*Assignment:* Reproduce only this stretch of the listing below: from the line with "camera: 55 degrees right, 10 degrees up" through the line with "(403, 270) = (395, 307): none -> purple box", exactly as written, with pictures excluded.

*Record excerpts:*

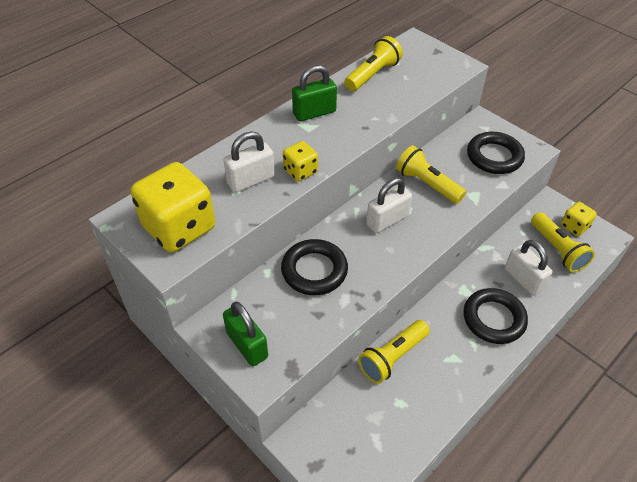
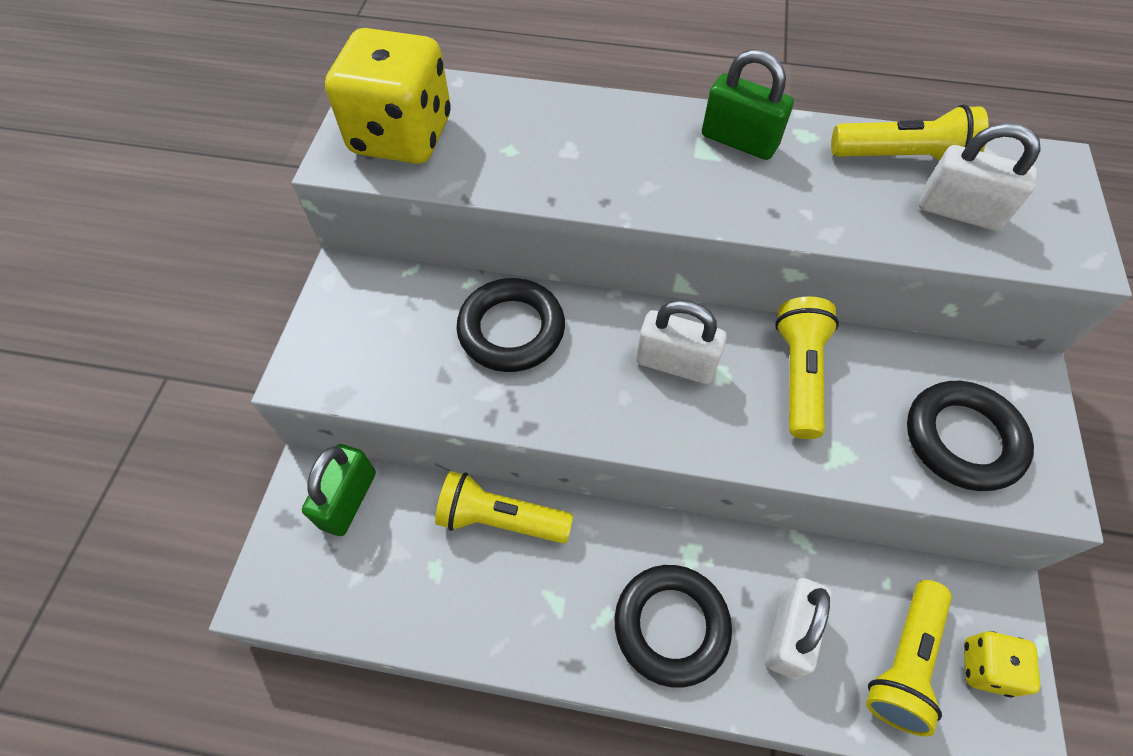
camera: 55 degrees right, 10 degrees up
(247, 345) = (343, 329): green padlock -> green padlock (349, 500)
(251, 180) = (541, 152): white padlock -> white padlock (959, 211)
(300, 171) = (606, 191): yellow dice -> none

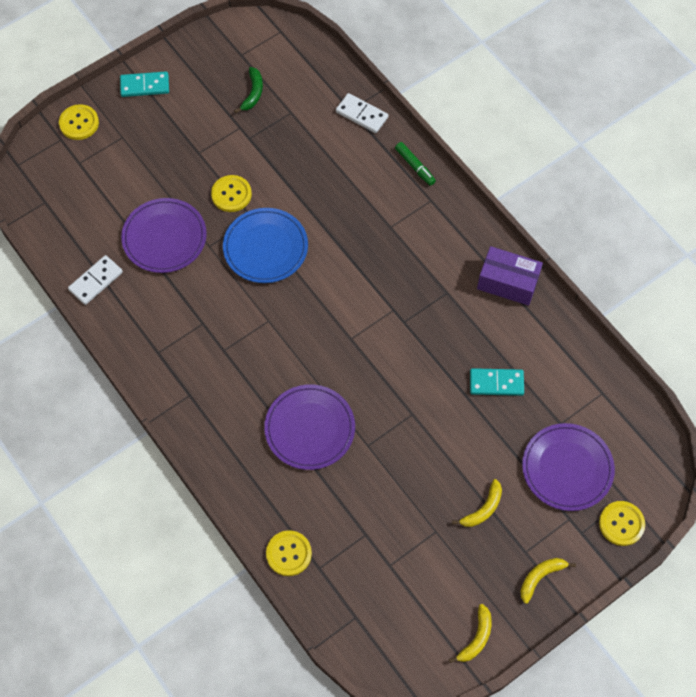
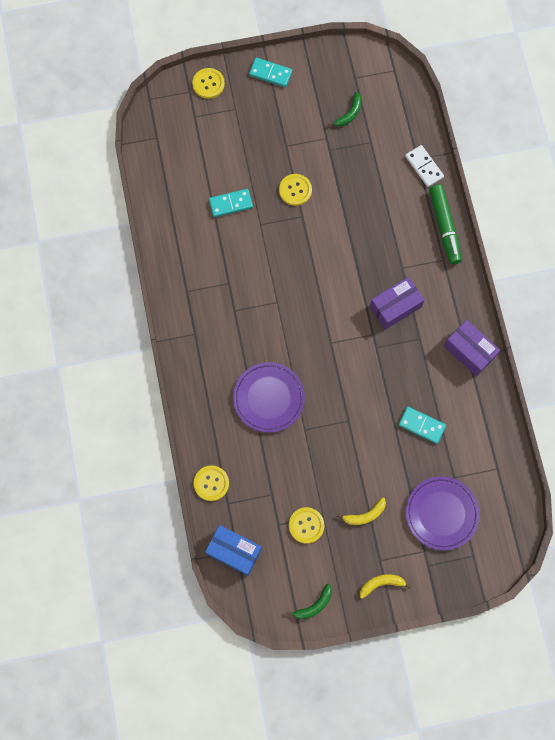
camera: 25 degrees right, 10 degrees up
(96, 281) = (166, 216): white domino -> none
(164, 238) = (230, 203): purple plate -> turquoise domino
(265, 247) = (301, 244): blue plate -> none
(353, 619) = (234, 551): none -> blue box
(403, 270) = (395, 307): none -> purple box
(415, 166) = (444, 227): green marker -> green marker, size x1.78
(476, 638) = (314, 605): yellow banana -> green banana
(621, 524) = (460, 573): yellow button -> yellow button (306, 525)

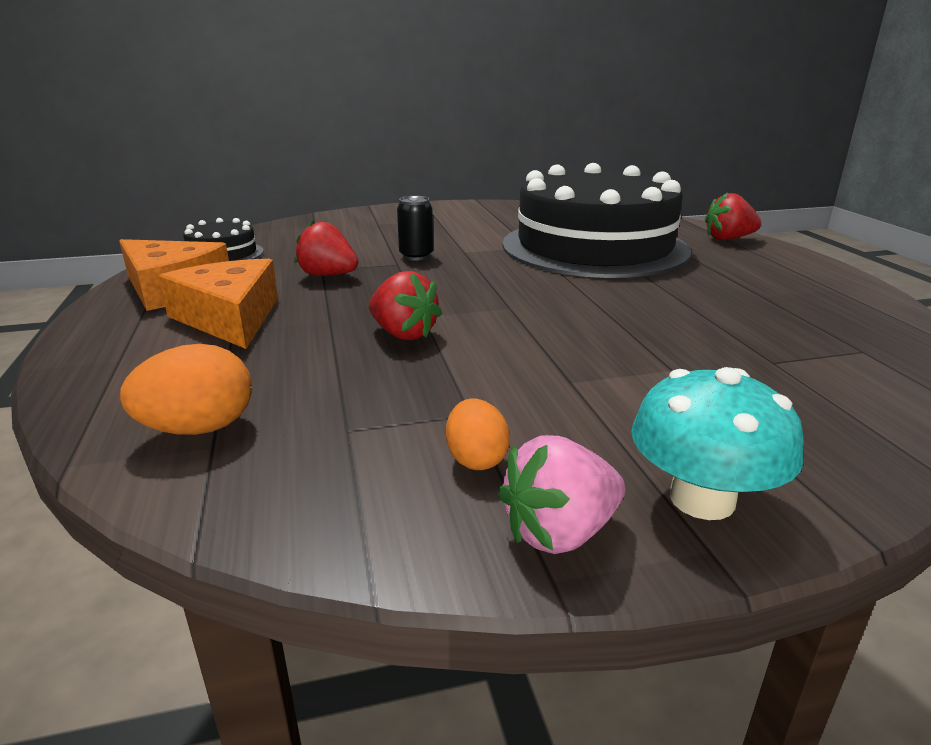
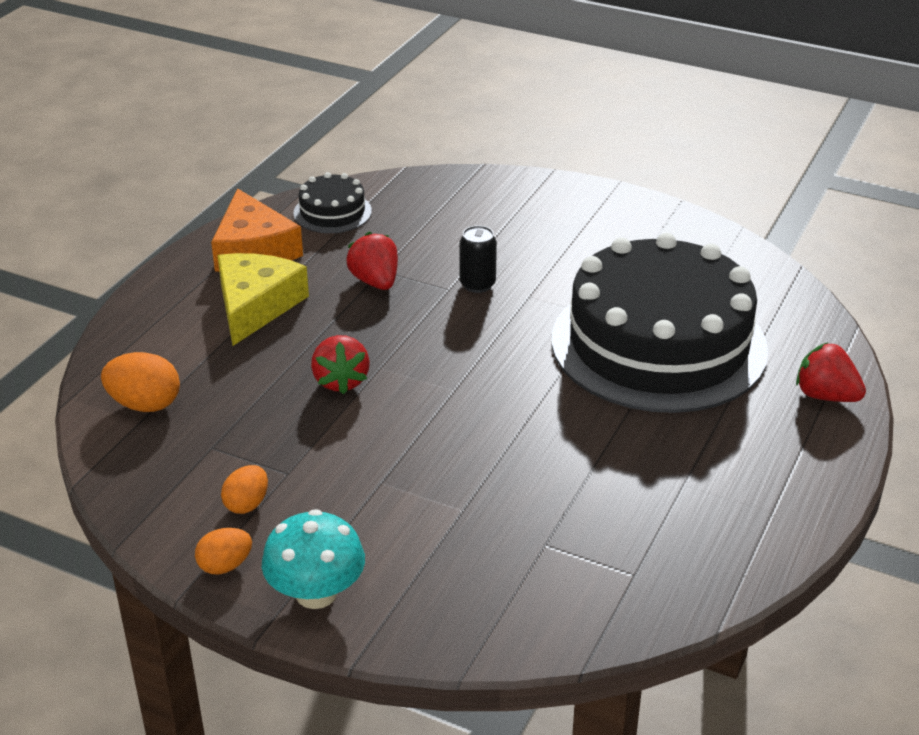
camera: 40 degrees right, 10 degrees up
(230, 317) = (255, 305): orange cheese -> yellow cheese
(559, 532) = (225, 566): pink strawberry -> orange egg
...
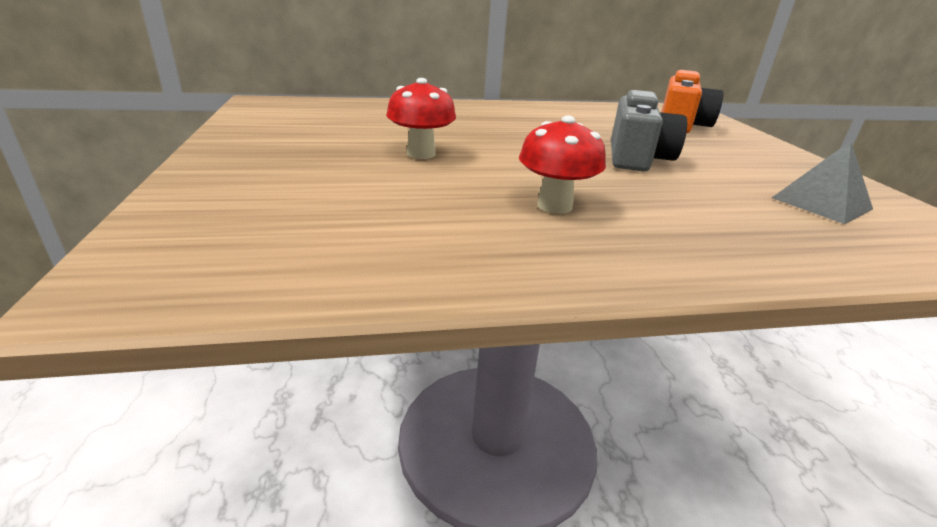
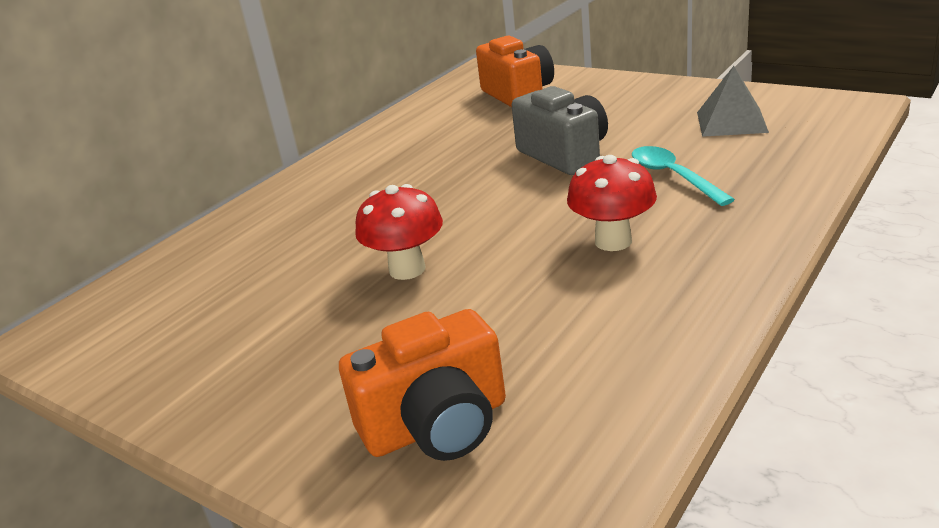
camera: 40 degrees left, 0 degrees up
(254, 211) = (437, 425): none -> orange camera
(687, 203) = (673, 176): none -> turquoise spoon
* * *
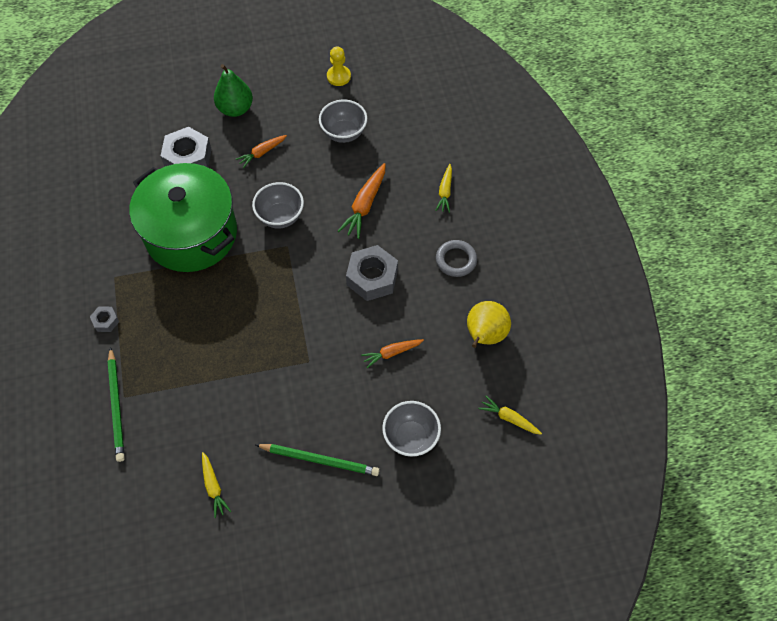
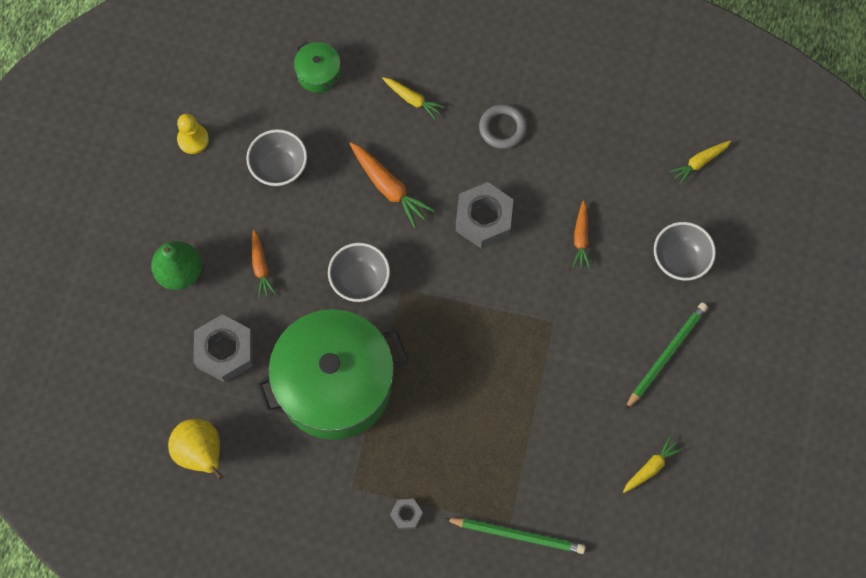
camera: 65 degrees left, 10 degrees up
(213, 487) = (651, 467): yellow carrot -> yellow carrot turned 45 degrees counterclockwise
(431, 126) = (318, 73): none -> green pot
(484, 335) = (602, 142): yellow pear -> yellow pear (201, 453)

*Exercise answer:*
camera: 55 degrees right, 10 degrees up
(247, 345) = (343, 329): green padlock -> green padlock (349, 500)
(251, 180) = (541, 152): white padlock -> white padlock (959, 211)
(300, 171) = (606, 191): yellow dice -> none

camera: 25 degrees right, 10 degrees up
(96, 281) = (166, 216): white domino -> none
(164, 238) = (230, 203): purple plate -> turquoise domino
(265, 247) = (301, 244): blue plate -> none
(353, 619) = (234, 551): none -> blue box
(403, 270) = (395, 307): none -> purple box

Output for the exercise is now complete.